··· GIVEN INFORMATION

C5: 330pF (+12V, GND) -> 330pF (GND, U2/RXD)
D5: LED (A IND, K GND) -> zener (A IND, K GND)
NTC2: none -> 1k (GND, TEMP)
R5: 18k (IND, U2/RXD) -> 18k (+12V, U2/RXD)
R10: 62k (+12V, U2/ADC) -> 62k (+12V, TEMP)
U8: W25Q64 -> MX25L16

······

- EXERCISE REQUIREMENTS: Return, in full, every line of these entries that holds "TEMP".

- ANSWER TO THIS PROBLEM:
NTC2: none -> 1k (GND, TEMP)
R10: 62k (+12V, U2/ADC) -> 62k (+12V, TEMP)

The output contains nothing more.